Your answer should restate each line of the data below word for word.

* Stored entries
**********

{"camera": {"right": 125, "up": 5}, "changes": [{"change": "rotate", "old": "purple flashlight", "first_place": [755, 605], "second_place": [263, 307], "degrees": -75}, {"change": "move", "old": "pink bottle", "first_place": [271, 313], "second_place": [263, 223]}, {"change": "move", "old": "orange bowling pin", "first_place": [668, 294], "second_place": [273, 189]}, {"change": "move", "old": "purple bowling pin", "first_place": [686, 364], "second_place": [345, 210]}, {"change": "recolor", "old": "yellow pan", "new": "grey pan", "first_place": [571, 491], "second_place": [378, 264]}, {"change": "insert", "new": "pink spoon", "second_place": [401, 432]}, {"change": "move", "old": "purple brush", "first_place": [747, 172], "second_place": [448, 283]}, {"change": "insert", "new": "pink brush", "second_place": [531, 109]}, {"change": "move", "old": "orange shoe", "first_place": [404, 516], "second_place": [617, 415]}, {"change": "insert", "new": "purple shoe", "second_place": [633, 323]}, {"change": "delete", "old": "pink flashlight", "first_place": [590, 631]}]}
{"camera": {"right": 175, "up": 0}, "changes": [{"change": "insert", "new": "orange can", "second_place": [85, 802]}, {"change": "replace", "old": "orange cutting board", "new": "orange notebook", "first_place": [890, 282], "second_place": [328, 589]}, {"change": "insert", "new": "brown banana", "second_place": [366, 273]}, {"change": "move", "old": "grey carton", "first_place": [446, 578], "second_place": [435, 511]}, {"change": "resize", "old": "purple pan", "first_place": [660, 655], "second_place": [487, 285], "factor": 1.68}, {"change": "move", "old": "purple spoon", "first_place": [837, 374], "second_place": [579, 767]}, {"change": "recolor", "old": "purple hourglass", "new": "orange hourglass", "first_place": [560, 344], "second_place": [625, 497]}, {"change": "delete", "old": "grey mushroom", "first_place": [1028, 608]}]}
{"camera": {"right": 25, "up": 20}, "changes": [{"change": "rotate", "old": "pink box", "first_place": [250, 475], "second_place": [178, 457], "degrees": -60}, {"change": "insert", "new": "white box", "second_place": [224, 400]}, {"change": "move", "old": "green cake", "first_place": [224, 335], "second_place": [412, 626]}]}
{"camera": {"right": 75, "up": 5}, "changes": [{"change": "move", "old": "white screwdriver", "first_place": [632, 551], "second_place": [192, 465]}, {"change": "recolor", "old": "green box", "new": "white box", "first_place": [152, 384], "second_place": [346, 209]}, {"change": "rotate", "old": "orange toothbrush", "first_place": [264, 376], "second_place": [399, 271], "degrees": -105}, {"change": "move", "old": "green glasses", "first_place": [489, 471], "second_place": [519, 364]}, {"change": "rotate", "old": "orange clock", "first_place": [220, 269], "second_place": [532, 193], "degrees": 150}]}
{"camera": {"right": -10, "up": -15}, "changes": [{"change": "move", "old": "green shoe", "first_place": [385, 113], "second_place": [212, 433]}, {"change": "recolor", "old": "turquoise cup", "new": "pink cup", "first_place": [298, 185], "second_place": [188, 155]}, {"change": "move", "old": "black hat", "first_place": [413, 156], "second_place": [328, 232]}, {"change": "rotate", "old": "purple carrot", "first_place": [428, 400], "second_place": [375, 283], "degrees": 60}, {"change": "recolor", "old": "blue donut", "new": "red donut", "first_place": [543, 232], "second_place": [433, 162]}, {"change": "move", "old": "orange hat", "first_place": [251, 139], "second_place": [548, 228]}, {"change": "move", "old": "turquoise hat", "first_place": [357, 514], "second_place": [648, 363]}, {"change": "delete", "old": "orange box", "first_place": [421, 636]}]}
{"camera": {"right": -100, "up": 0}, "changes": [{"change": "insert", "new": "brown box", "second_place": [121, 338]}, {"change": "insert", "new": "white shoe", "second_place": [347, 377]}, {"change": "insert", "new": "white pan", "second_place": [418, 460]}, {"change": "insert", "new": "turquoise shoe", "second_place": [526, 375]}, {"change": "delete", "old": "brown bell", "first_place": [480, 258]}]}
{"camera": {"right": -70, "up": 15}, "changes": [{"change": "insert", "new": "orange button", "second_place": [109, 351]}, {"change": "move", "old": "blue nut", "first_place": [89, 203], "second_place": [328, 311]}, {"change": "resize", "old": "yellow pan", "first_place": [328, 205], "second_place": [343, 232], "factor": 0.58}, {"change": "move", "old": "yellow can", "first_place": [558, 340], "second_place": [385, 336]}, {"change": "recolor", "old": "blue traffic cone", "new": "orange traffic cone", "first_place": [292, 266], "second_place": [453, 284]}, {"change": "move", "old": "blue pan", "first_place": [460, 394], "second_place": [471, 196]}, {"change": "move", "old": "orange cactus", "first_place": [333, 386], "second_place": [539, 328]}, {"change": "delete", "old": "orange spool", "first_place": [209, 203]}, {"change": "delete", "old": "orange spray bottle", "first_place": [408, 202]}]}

**********

* TASK SOLUTION
{"camera": {"right": 125, "up": 5}, "changes": [{"change": "rotate", "old": "purple flashlight", "first_place": [755, 605], "second_place": [263, 307], "degrees": -75}, {"change": "move", "old": "pink bottle", "first_place": [271, 313], "second_place": [263, 223]}, {"change": "move", "old": "orange bowling pin", "first_place": [668, 294], "second_place": [273, 189]}, {"change": "move", "old": "purple bowling pin", "first_place": [686, 364], "second_place": [345, 210]}, {"change": "recolor", "old": "yellow pan", "new": "grey pan", "first_place": [571, 491], "second_place": [378, 264]}, {"change": "insert", "new": "pink spoon", "second_place": [401, 432]}, {"change": "move", "old": "purple brush", "first_place": [747, 172], "second_place": [448, 283]}, {"change": "insert", "new": "pink brush", "second_place": [531, 109]}, {"change": "move", "old": "orange shoe", "first_place": [404, 516], "second_place": [617, 415]}, {"change": "insert", "new": "purple shoe", "second_place": [633, 323]}, {"change": "delete", "old": "pink flashlight", "first_place": [590, 631]}]}
{"camera": {"right": 175, "up": 0}, "changes": [{"change": "insert", "new": "orange can", "second_place": [85, 802]}, {"change": "replace", "old": "orange cutting board", "new": "orange notebook", "first_place": [890, 282], "second_place": [328, 589]}, {"change": "insert", "new": "brown banana", "second_place": [366, 273]}, {"change": "move", "old": "grey carton", "first_place": [446, 578], "second_place": [435, 511]}, {"change": "resize", "old": "purple pan", "first_place": [660, 655], "second_place": [487, 285], "factor": 1.68}, {"change": "move", "old": "purple spoon", "first_place": [837, 374], "second_place": [579, 767]}, {"change": "recolor", "old": "purple hourglass", "new": "orange hourglass", "first_place": [560, 344], "second_place": [625, 497]}, {"change": "delete", "old": "grey mushroom", "first_place": [1028, 608]}]}
{"camera": {"right": 25, "up": 20}, "changes": [{"change": "rotate", "old": "pink box", "first_place": [250, 475], "second_place": [178, 457], "degrees": -60}, {"change": "insert", "new": "white box", "second_place": [224, 400]}, {"change": "move", "old": "green cake", "first_place": [224, 335], "second_place": [412, 626]}]}
{"camera": {"right": 75, "up": 5}, "changes": [{"change": "move", "old": "white screwdriver", "first_place": [632, 551], "second_place": [192, 465]}, {"change": "recolor", "old": "green box", "new": "white box", "first_place": [152, 384], "second_place": [346, 209]}, {"change": "rotate", "old": "orange toothbrush", "first_place": [264, 376], "second_place": [399, 271], "degrees": -105}, {"change": "move", "old": "green glasses", "first_place": [489, 471], "second_place": [519, 364]}, {"change": "rotate", "old": "orange clock", "first_place": [220, 269], "second_place": [532, 193], "degrees": 150}]}
{"camera": {"right": -10, "up": -15}, "changes": [{"change": "move", "old": "green shoe", "first_place": [385, 113], "second_place": [212, 433]}, {"change": "recolor", "old": "turquoise cup", "new": "pink cup", "first_place": [298, 185], "second_place": [188, 155]}, {"change": "move", "old": "black hat", "first_place": [413, 156], "second_place": [328, 232]}, {"change": "rotate", "old": "purple carrot", "first_place": [428, 400], "second_place": [375, 283], "degrees": 60}, {"change": "recolor", "old": "blue donut", "new": "red donut", "first_place": [543, 232], "second_place": [433, 162]}, {"change": "move", "old": "orange hat", "first_place": [251, 139], "second_place": [548, 228]}, {"change": "move", "old": "turquoise hat", "first_place": [357, 514], "second_place": [648, 363]}, {"change": "delete", "old": "orange box", "first_place": [421, 636]}]}
{"camera": {"right": -100, "up": 0}, "changes": [{"change": "insert", "new": "brown box", "second_place": [121, 338]}, {"change": "insert", "new": "white shoe", "second_place": [347, 377]}, {"change": "insert", "new": "white pan", "second_place": [418, 460]}, {"change": "insert", "new": "turquoise shoe", "second_place": [526, 375]}, {"change": "delete", "old": "brown bell", "first_place": [480, 258]}]}
{"camera": {"right": -70, "up": 15}, "changes": [{"change": "insert", "new": "orange button", "second_place": [109, 351]}, {"change": "move", "old": "blue nut", "first_place": [89, 203], "second_place": [328, 311]}, {"change": "resize", "old": "yellow pan", "first_place": [328, 205], "second_place": [343, 232], "factor": 0.58}, {"change": "move", "old": "yellow can", "first_place": [558, 340], "second_place": [385, 336]}, {"change": "recolor", "old": "blue traffic cone", "new": "orange traffic cone", "first_place": [292, 266], "second_place": [453, 284]}, {"change": "move", "old": "blue pan", "first_place": [460, 394], "second_place": [471, 196]}, {"change": "move", "old": "orange cactus", "first_place": [333, 386], "second_place": [539, 328]}, {"change": "delete", "old": "orange spool", "first_place": [209, 203]}, {"change": "delete", "old": "orange spray bottle", "first_place": [408, 202]}]}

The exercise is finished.